SET PROBLEM:
Output these rows unchanged, everything from the line containing "Between white matte door at center, marked" down to the line containing "Consider the image.", with both of those lines included.

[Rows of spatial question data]
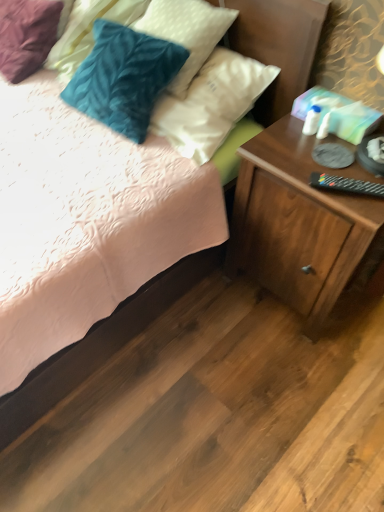
Question: Is wooden nightstand at lower right positioned with its back to black plastic remote control at right?

Choices:
 (A) no
 (B) yes

Answer: (A)

Question: Can you confirm if wooden nightstand at lower right is thinner than black plastic remote control at right?

Choices:
 (A) yes
 (B) no

Answer: (B)

Question: From the image's perspective, would you say wooden nightstand at lower right is shown under black plastic remote control at right?

Choices:
 (A) no
 (B) yes

Answer: (B)

Question: Does wooden nightstand at lower right have a greater height compared to black plastic remote control at right?

Choices:
 (A) yes
 (B) no

Answer: (A)

Question: Does wooden nightstand at lower right have a larger size compared to black plastic remote control at right?

Choices:
 (A) no
 (B) yes

Answer: (B)

Question: Choose the correct answer: Is velvety teal pillow at upper left, the 2th pillow viewed from the right, inside black plastic remote control at right or outside it?

Choices:
 (A) outside
 (B) inside

Answer: (A)

Question: In terms of size, does velvety teal pillow at upper left, the first pillow in the left-to-right sequence, appear bigger or smaller than black plastic remote control at right?

Choices:
 (A) big
 (B) small

Answer: (A)

Question: In terms of width, does velvety teal pillow at upper left, the 2th pillow viewed from the right, look wider or thinner when compared to black plastic remote control at right?

Choices:
 (A) wide
 (B) thin

Answer: (A)

Question: Is point (x=87, y=38) closer or farther from the camera than point (x=312, y=185)?

Choices:
 (A) closer
 (B) farther

Answer: (B)

Question: Considering the positions of point (228, 9) and point (86, 32), is point (228, 9) closer or farther from the camera than point (86, 32)?

Choices:
 (A) farther
 (B) closer

Answer: (B)

Question: From the image's perspective, is velvety blue pillow at upper left, which is the first pillow in right-to-left order, located above or below velvety teal pillow at upper left, the first pillow in the left-to-right sequence?

Choices:
 (A) below
 (B) above

Answer: (A)

Question: Considering their positions, is velvety blue pillow at upper left, which is the first pillow in right-to-left order, located in front of or behind velvety teal pillow at upper left, the 2th pillow viewed from the right?

Choices:
 (A) front
 (B) behind

Answer: (A)

Question: In terms of width, does velvety blue pillow at upper left, which is the first pillow in right-to-left order, look wider or thinner when compared to velvety teal pillow at upper left, the first pillow in the left-to-right sequence?

Choices:
 (A) wide
 (B) thin

Answer: (B)

Question: From a real-world perspective, is velvety teal pillow at upper left, the 2th pillow viewed from the right, physically located above or below wooden nightstand at lower right?

Choices:
 (A) above
 (B) below

Answer: (A)

Question: From the image's perspective, is velvety teal pillow at upper left, the first pillow in the left-to-right sequence, above or below wooden nightstand at lower right?

Choices:
 (A) below
 (B) above

Answer: (B)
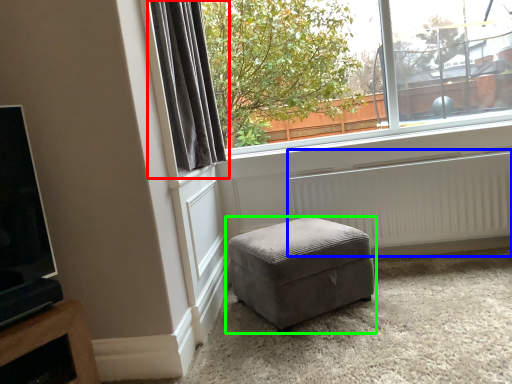
Question: Based on their relative distances, which object is farther from curtain (highlighted by a red box)? Choose from radiator (highlighted by a blue box) and studio couch (highlighted by a green box).

Choices:
 (A) radiator
 (B) studio couch

Answer: (A)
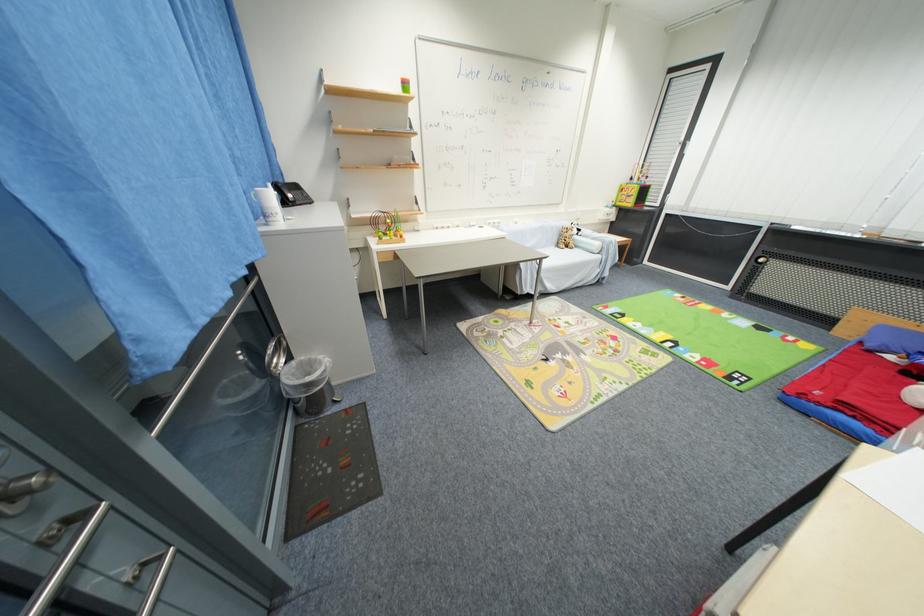
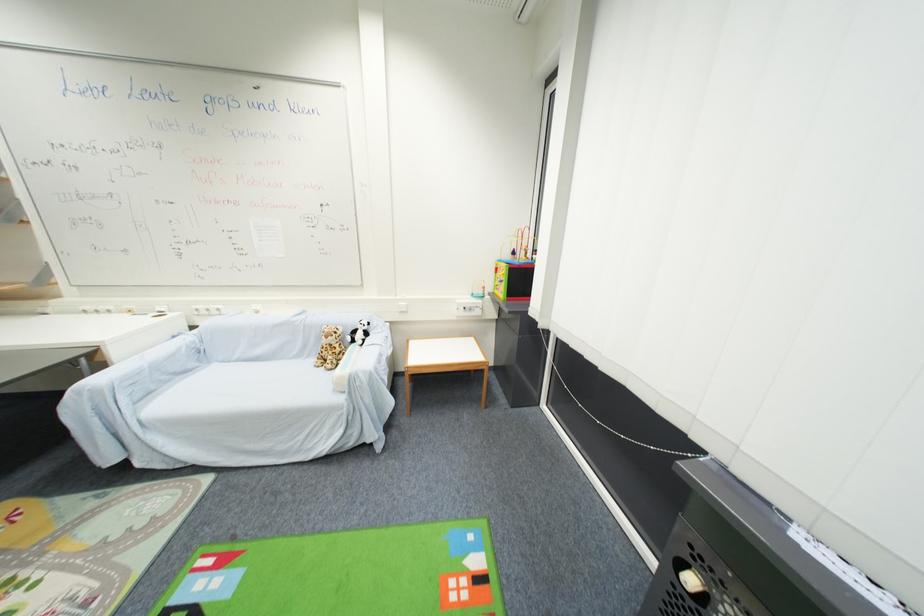
What movement of the cameraman would produce the second image?

The cameraman moved toward right, forward.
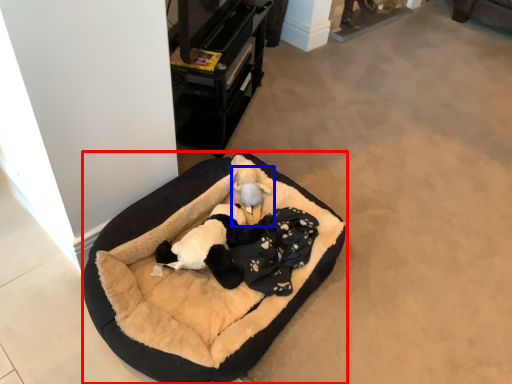
Question: Which object is closer to the camera taking this photo, dog bed (highlighted by a red box) or toy (highlighted by a blue box)?

Choices:
 (A) dog bed
 (B) toy

Answer: (A)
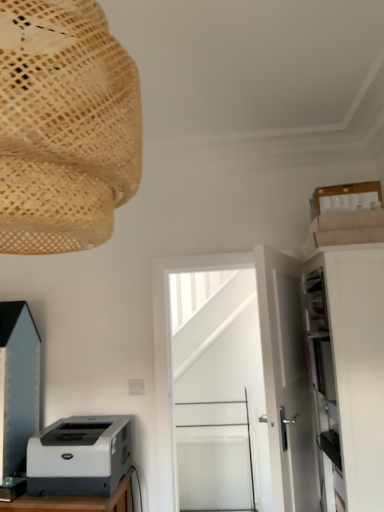
In order to face white matte door at center, marked as the first door in a front-to-back arrangement, should I rotate leftwards or rightwards?

A 12.805 degree turn to the right will do.

Image resolution: width=384 pixels, height=512 pixels. In order to click on white matte door at center, marked as the first door in a front-to-back arrangement in this screenshot , I will do `click(286, 382)`.

Identify the location of matte black cabinet at lower left, which ranks as the 2th cabinetry in right-to-left order. (18, 383).

Find the location of a particular element. This screenshot has width=384, height=512. natural woven lampshade at upper left is located at coordinates (64, 126).

This screenshot has height=512, width=384. In order to click on white plastic printer at lower left in this screenshot , I will do `click(79, 456)`.

In the scene shown: From a real-world perspective, is white matte door at center, which is the 1th door in back-to-front order, positioned under white plastic printer at lower left based on gravity?

No, from a real-world perspective, white matte door at center, which is the 1th door in back-to-front order, is not under white plastic printer at lower left.

Does white matte door at center, which is the second door from front to back, have a larger size compared to white plastic printer at lower left?

Correct, white matte door at center, which is the second door from front to back, is larger in size than white plastic printer at lower left.

Considering the relative positions of white matte door at center, which is the 1th door in back-to-front order, and white plastic printer at lower left in the image provided, is white matte door at center, which is the 1th door in back-to-front order, to the right of white plastic printer at lower left from the viewer's perspective?

Indeed, white matte door at center, which is the 1th door in back-to-front order, is positioned on the right side of white plastic printer at lower left.

Which object is positioned more to the right, white matte door at center, the 2th door in the back-to-front sequence, or white plastic printer at lower left?

white matte door at center, the 2th door in the back-to-front sequence, is more to the right.

From the image's perspective, which object appears higher, white matte door at center, marked as the first door in a front-to-back arrangement, or white plastic printer at lower left?

white matte door at center, marked as the first door in a front-to-back arrangement, is shown above in the image.

Between white matte door at center, marked as the first door in a front-to-back arrangement, and white plastic printer at lower left, which one has less height?

white plastic printer at lower left.

Considering the positions of objects white matte cabinet at right, which is the 2th cabinetry from left to right, and white plastic printer at lower left in the image provided, who is in front, white matte cabinet at right, which is the 2th cabinetry from left to right, or white plastic printer at lower left?

white matte cabinet at right, which is the 2th cabinetry from left to right, is more forward.

Is white matte cabinet at right, the first cabinetry positioned from the right, beside white plastic printer at lower left?

white matte cabinet at right, the first cabinetry positioned from the right, and white plastic printer at lower left are clearly separated.

Can you confirm if white matte cabinet at right, which is the 2th cabinetry from left to right, is positioned to the left of white plastic printer at lower left?

Incorrect, white matte cabinet at right, which is the 2th cabinetry from left to right, is not on the left side of white plastic printer at lower left.

Considering the sizes of objects white matte cabinet at right, the first cabinetry positioned from the right, and white plastic printer at lower left in the image provided, who is taller, white matte cabinet at right, the first cabinetry positioned from the right, or white plastic printer at lower left?

Standing taller between the two is white matte cabinet at right, the first cabinetry positioned from the right.

From a real-world perspective, which object rests below the other?

In real-world perspective, white matte cabinet at right, the first cabinetry positioned from the right, is lower.

Between white matte door at center, which is the second door from front to back, and white matte cabinet at right, which is the 2th cabinetry from left to right, which one is positioned in front?

white matte cabinet at right, which is the 2th cabinetry from left to right, is closer to the camera.

Consider the image. From the image's perspective, does white matte door at center, which is the 1th door in back-to-front order, appear lower than white matte cabinet at right, which is the 2th cabinetry from left to right?

Yes, from the image's perspective, white matte door at center, which is the 1th door in back-to-front order, is beneath white matte cabinet at right, which is the 2th cabinetry from left to right.

Considering the sizes of matte black cabinet at lower left, which ranks as the 2th cabinetry in right-to-left order, and white matte door at center, which is the 1th door in back-to-front order, in the image, is matte black cabinet at lower left, which ranks as the 2th cabinetry in right-to-left order, bigger or smaller than white matte door at center, which is the 1th door in back-to-front order,?

In the image, matte black cabinet at lower left, which ranks as the 2th cabinetry in right-to-left order, appears to be smaller than white matte door at center, which is the 1th door in back-to-front order.

Which is correct: matte black cabinet at lower left, the first cabinetry in the left-to-right sequence, is inside white matte door at center, which is the 1th door in back-to-front order, or outside of it?

matte black cabinet at lower left, the first cabinetry in the left-to-right sequence, lies outside white matte door at center, which is the 1th door in back-to-front order.

From a real-world perspective, does matte black cabinet at lower left, the first cabinetry in the left-to-right sequence, sit lower than white matte door at center, which is the second door from front to back?

No, from a real-world perspective, matte black cabinet at lower left, the first cabinetry in the left-to-right sequence, is not below white matte door at center, which is the second door from front to back.

Is the surface of white matte door at center, marked as the first door in a front-to-back arrangement, in direct contact with matte black cabinet at lower left, which ranks as the 2th cabinetry in right-to-left order?

No, white matte door at center, marked as the first door in a front-to-back arrangement, is not with matte black cabinet at lower left, which ranks as the 2th cabinetry in right-to-left order.

Is white matte door at center, marked as the first door in a front-to-back arrangement, shorter than matte black cabinet at lower left, the first cabinetry in the left-to-right sequence?

No, white matte door at center, marked as the first door in a front-to-back arrangement, is not shorter than matte black cabinet at lower left, the first cabinetry in the left-to-right sequence.

The width and height of the screenshot is (384, 512). Find the location of `cabinetry that is the 2nd object above the white matte door at center, the 2th door in the back-to-front sequence (from a real-world perspective)`. cabinetry that is the 2nd object above the white matte door at center, the 2th door in the back-to-front sequence (from a real-world perspective) is located at coordinates (18, 383).

From the picture: Is white matte cabinet at right, the first cabinetry positioned from the right, facing away from matte black cabinet at lower left, the first cabinetry in the left-to-right sequence?

No, white matte cabinet at right, the first cabinetry positioned from the right,'s orientation is not away from matte black cabinet at lower left, the first cabinetry in the left-to-right sequence.

Is white matte cabinet at right, the first cabinetry positioned from the right, not near matte black cabinet at lower left, which ranks as the 2th cabinetry in right-to-left order?

Yes, white matte cabinet at right, the first cabinetry positioned from the right, and matte black cabinet at lower left, which ranks as the 2th cabinetry in right-to-left order, are located far from each other.

Is white matte cabinet at right, which is the 2th cabinetry from left to right, positioned before matte black cabinet at lower left, which ranks as the 2th cabinetry in right-to-left order?

Yes, it is in front of matte black cabinet at lower left, which ranks as the 2th cabinetry in right-to-left order.

Find the location of a particular element. printer on the left of the white matte door at center, which is the 1th door in back-to-front order is located at coordinates (79, 456).

Locate an element on the screen. door in front of the white plastic printer at lower left is located at coordinates (286, 382).

Estimate the real-world distances between objects in this image. Which object is further from white matte cabinet at right, the first cabinetry positioned from the right, white matte door at center, marked as the first door in a front-to-back arrangement, or natural woven lampshade at upper left?

natural woven lampshade at upper left is further to white matte cabinet at right, the first cabinetry positioned from the right.

Considering their positions, is matte black cabinet at lower left, which ranks as the 2th cabinetry in right-to-left order, positioned further to natural woven lampshade at upper left than white matte door at center, which is the second door from front to back?

white matte door at center, which is the second door from front to back, is further to natural woven lampshade at upper left.

Considering their positions, is white plastic printer at lower left positioned further to white matte cabinet at right, which is the 2th cabinetry from left to right, than white matte door at center, marked as the first door in a front-to-back arrangement?

white plastic printer at lower left lies further to white matte cabinet at right, which is the 2th cabinetry from left to right, than the other object.

From the image, which object appears to be nearer to white matte door at center, the 2th door in the back-to-front sequence, white matte door at center, which is the second door from front to back, or white plastic printer at lower left?

white plastic printer at lower left is closer to white matte door at center, the 2th door in the back-to-front sequence.

Looking at the image, which one is located closer to white matte door at center, marked as the first door in a front-to-back arrangement, white matte door at center, which is the 1th door in back-to-front order, or matte black cabinet at lower left, the first cabinetry in the left-to-right sequence?

Based on the image, matte black cabinet at lower left, the first cabinetry in the left-to-right sequence, appears to be nearer to white matte door at center, marked as the first door in a front-to-back arrangement.

From the image, which object appears to be nearer to white matte door at center, marked as the first door in a front-to-back arrangement, natural woven lampshade at upper left or white plastic printer at lower left?

white plastic printer at lower left.

Based on their spatial positions, is white matte door at center, the 2th door in the back-to-front sequence, or white plastic printer at lower left closer to white matte cabinet at right, which is the 2th cabinetry from left to right?

Based on the image, white matte door at center, the 2th door in the back-to-front sequence, appears to be nearer to white matte cabinet at right, which is the 2th cabinetry from left to right.

Looking at the image, which one is located further to white matte cabinet at right, the first cabinetry positioned from the right, white plastic printer at lower left or natural woven lampshade at upper left?

The object further to white matte cabinet at right, the first cabinetry positioned from the right, is natural woven lampshade at upper left.

The width and height of the screenshot is (384, 512). What are the coordinates of `door between white plastic printer at lower left and white matte door at center, marked as the first door in a front-to-back arrangement, in the horizontal direction` in the screenshot? It's located at (233, 385).

I want to click on lamp between matte black cabinet at lower left, which ranks as the 2th cabinetry in right-to-left order, and white matte cabinet at right, which is the 2th cabinetry from left to right, in the horizontal direction, so click(64, 126).

Where is `door positioned between natural woven lampshade at upper left and white matte door at center, which is the 1th door in back-to-front order, from near to far`? Image resolution: width=384 pixels, height=512 pixels. door positioned between natural woven lampshade at upper left and white matte door at center, which is the 1th door in back-to-front order, from near to far is located at coordinates (286, 382).

Identify the location of lamp located between matte black cabinet at lower left, the first cabinetry in the left-to-right sequence, and white matte door at center, the 2th door in the back-to-front sequence, in the left-right direction. (64, 126).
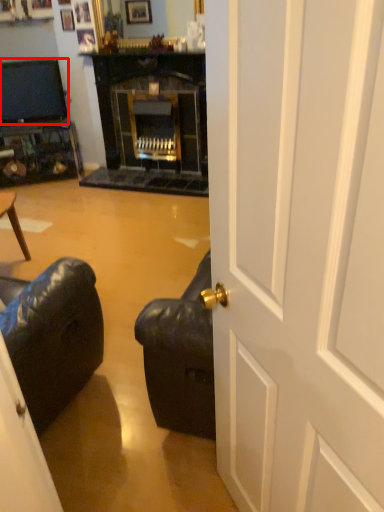
Question: Considering the relative positions of television (annotated by the red box) and door in the image provided, where is television (annotated by the red box) located with respect to the staircase?

Choices:
 (A) right
 (B) left

Answer: (B)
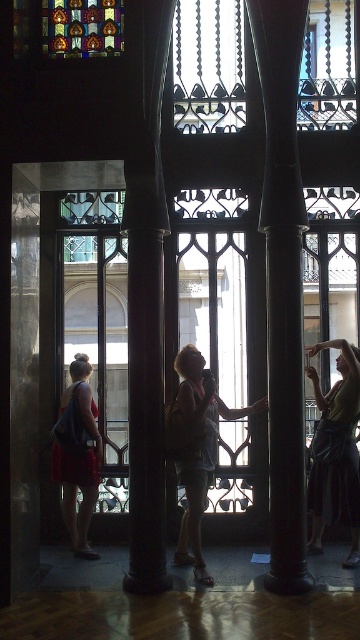
Question: Which point is farther to the camera?

Choices:
 (A) stained glass window at upper left
 (B) green fabric dress at right
 (C) dark brown polished wood pillar at center
 (D) matte gray tank top at center

Answer: (B)

Question: Can you confirm if black polished column at center is thinner than green fabric dress at right?

Choices:
 (A) no
 (B) yes

Answer: (A)

Question: Which object is the farthest from the black polished column at center?

Choices:
 (A) dark brown polished wood pillar at center
 (B) matte gray tank top at center

Answer: (A)

Question: Is black polished column at center smaller than stained glass window at upper left?

Choices:
 (A) yes
 (B) no

Answer: (B)

Question: Which point is farther from the camera taking this photo?

Choices:
 (A) (61, 401)
 (B) (203, 484)

Answer: (A)

Question: Is green fabric dress at right below stained glass window at upper left?

Choices:
 (A) no
 (B) yes

Answer: (B)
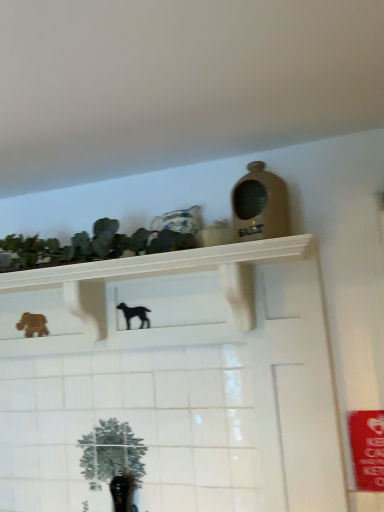
Question: Which direction should I rotate to look at black matte dog at center, the 2th animal positioned from the left, — up or down?

Choices:
 (A) up
 (B) down

Answer: (B)

Question: Does white glossy shelf at upper center have a smaller size compared to green matte cactus at upper left?

Choices:
 (A) yes
 (B) no

Answer: (B)

Question: Is the surface of white glossy shelf at upper center in direct contact with green matte cactus at upper left?

Choices:
 (A) yes
 (B) no

Answer: (B)

Question: Does white glossy shelf at upper center have a greater height compared to green matte cactus at upper left?

Choices:
 (A) no
 (B) yes

Answer: (B)

Question: Is white glossy shelf at upper center bigger than green matte cactus at upper left?

Choices:
 (A) yes
 (B) no

Answer: (A)

Question: Does white glossy shelf at upper center have a lesser width compared to green matte cactus at upper left?

Choices:
 (A) no
 (B) yes

Answer: (A)

Question: Does white glossy shelf at upper center appear on the right side of green matte cactus at upper left?

Choices:
 (A) yes
 (B) no

Answer: (A)

Question: From the image's perspective, is wooden horse at left, the second animal in the front-to-back sequence, on white glossy shelf at upper center?

Choices:
 (A) no
 (B) yes

Answer: (A)

Question: Can you confirm if wooden horse at left, which ranks as the 1th animal in left-to-right order, is smaller than white glossy shelf at upper center?

Choices:
 (A) no
 (B) yes

Answer: (B)

Question: Are wooden horse at left, which ranks as the 1th animal in left-to-right order, and white glossy shelf at upper center located far from each other?

Choices:
 (A) yes
 (B) no

Answer: (B)

Question: Considering the relative sizes of wooden horse at left, the second animal in the front-to-back sequence, and white glossy shelf at upper center in the image provided, is wooden horse at left, the second animal in the front-to-back sequence, bigger than white glossy shelf at upper center?

Choices:
 (A) yes
 (B) no

Answer: (B)

Question: Considering the relative sizes of wooden horse at left, the 2th animal viewed from the right, and white glossy shelf at upper center in the image provided, is wooden horse at left, the 2th animal viewed from the right, taller than white glossy shelf at upper center?

Choices:
 (A) no
 (B) yes

Answer: (A)

Question: Is wooden horse at left, which ranks as the 1th animal in left-to-right order, touching white glossy shelf at upper center?

Choices:
 (A) no
 (B) yes

Answer: (A)

Question: Can you confirm if black matte dog at center, which is counted as the first animal, starting from the front, is bigger than green matte cactus at upper left?

Choices:
 (A) yes
 (B) no

Answer: (B)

PROBLEM SOLUTION:
Between white matte door at center, marked as the first door in a front-to-back arrangement, and white plastic printer at lower left, which one has less height?

white plastic printer at lower left.

Considering the positions of objects white matte cabinet at right, which is the 2th cabinetry from left to right, and white plastic printer at lower left in the image provided, who is in front, white matte cabinet at right, which is the 2th cabinetry from left to right, or white plastic printer at lower left?

white matte cabinet at right, which is the 2th cabinetry from left to right, is more forward.

Is white matte cabinet at right, the first cabinetry positioned from the right, beside white plastic printer at lower left?

white matte cabinet at right, the first cabinetry positioned from the right, and white plastic printer at lower left are clearly separated.

Can you confirm if white matte cabinet at right, which is the 2th cabinetry from left to right, is positioned to the left of white plastic printer at lower left?

Incorrect, white matte cabinet at right, which is the 2th cabinetry from left to right, is not on the left side of white plastic printer at lower left.

Considering the sizes of objects white matte cabinet at right, the first cabinetry positioned from the right, and white plastic printer at lower left in the image provided, who is taller, white matte cabinet at right, the first cabinetry positioned from the right, or white plastic printer at lower left?

Standing taller between the two is white matte cabinet at right, the first cabinetry positioned from the right.

From a real-world perspective, which object rests below the other?

In real-world perspective, white matte cabinet at right, the first cabinetry positioned from the right, is lower.

Between white matte door at center, which is the second door from front to back, and white matte cabinet at right, which is the 2th cabinetry from left to right, which one is positioned in front?

white matte cabinet at right, which is the 2th cabinetry from left to right, is closer to the camera.

Consider the image. From the image's perspective, does white matte door at center, which is the 1th door in back-to-front order, appear lower than white matte cabinet at right, which is the 2th cabinetry from left to right?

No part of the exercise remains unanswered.